Object state change records
━━━━━━

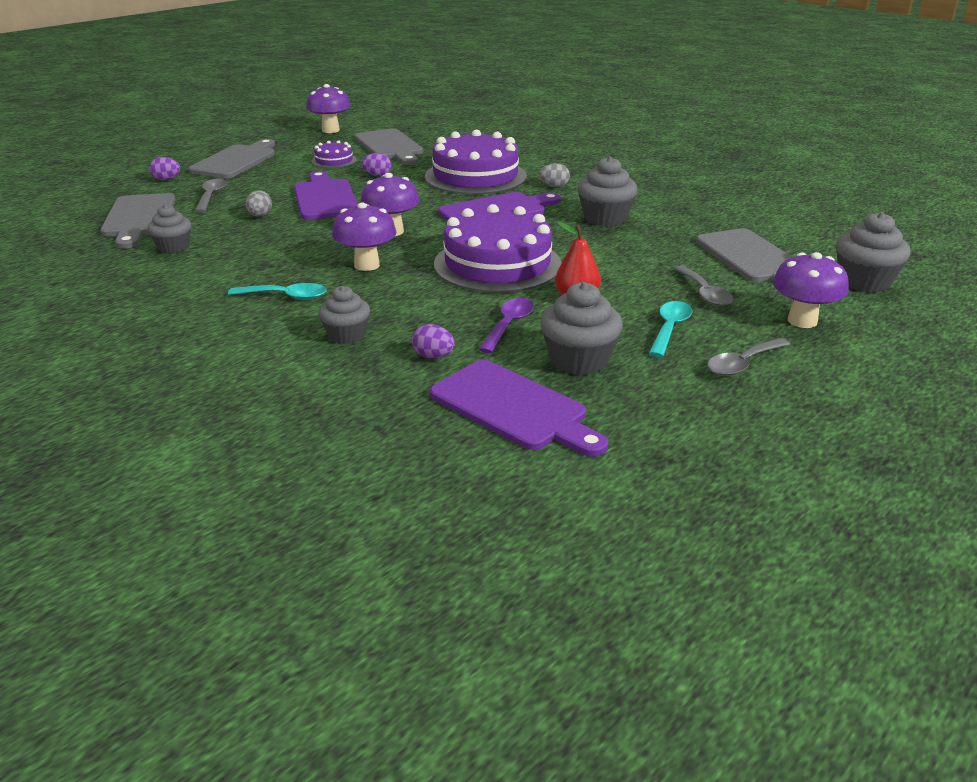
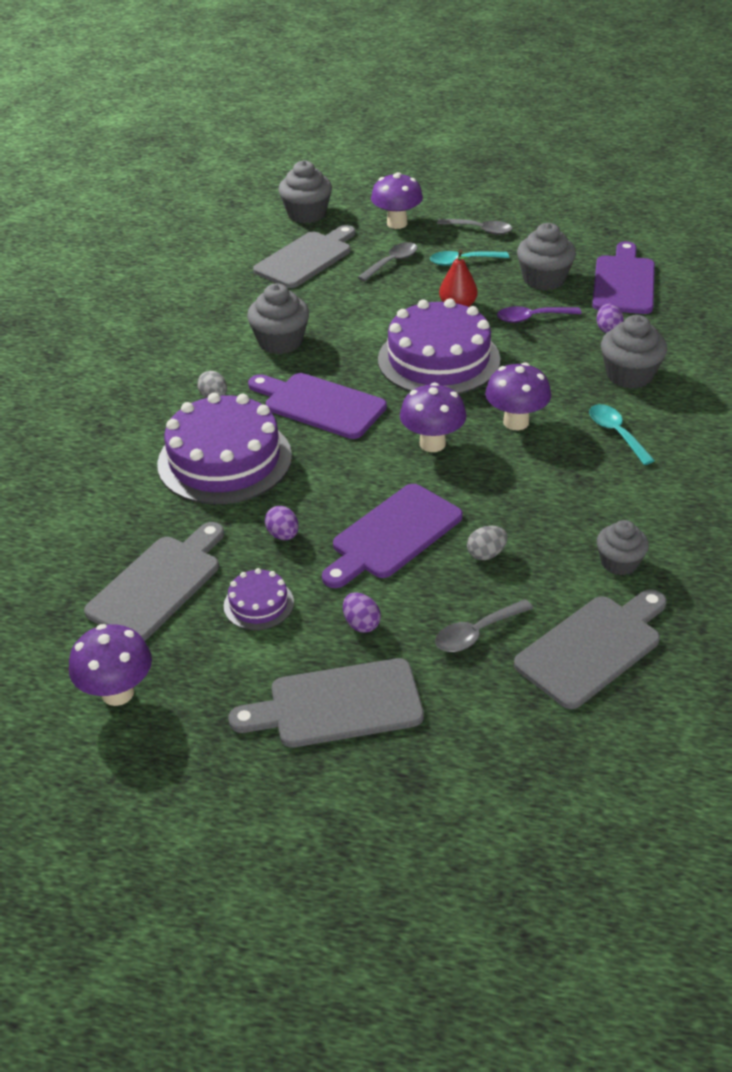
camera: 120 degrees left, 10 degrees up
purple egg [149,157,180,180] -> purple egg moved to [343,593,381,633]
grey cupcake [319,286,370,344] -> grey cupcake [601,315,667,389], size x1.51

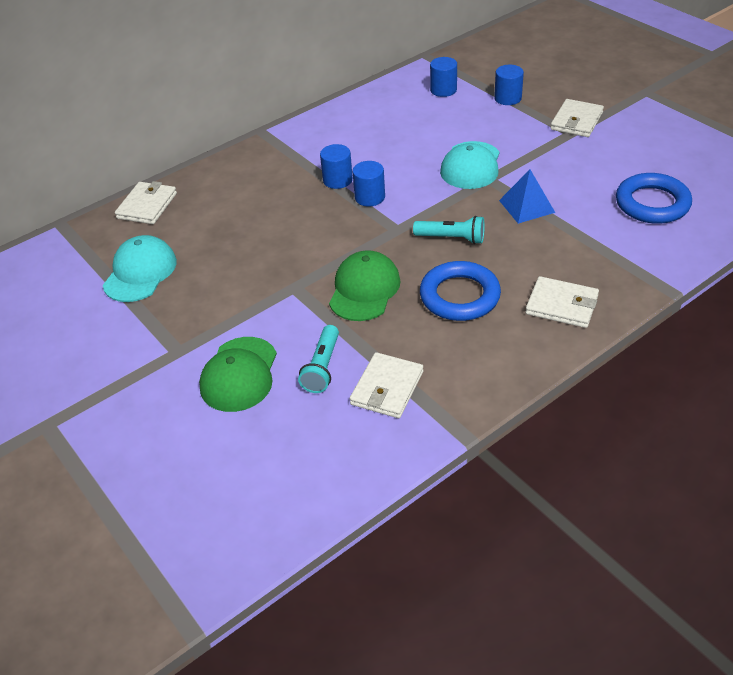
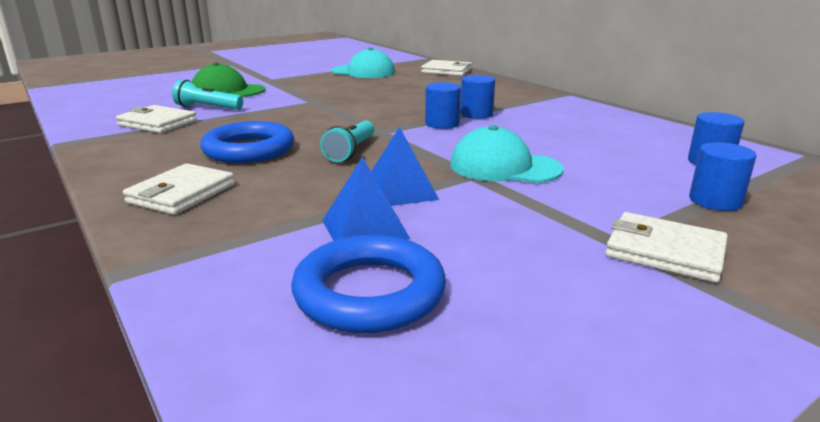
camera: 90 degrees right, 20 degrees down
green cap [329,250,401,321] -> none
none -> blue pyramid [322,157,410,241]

━━━━━━

Task directions
Your answer must be an exact copy of every entry, with the pictures left out.

Result
camera: 120 degrees left, 10 degrees up
purple egg [149,157,180,180] -> purple egg moved to [343,593,381,633]
grey cupcake [319,286,370,344] -> grey cupcake [601,315,667,389], size x1.51

camera: 90 degrees right, 20 degrees down
green cap [329,250,401,321] -> none
none -> blue pyramid [322,157,410,241]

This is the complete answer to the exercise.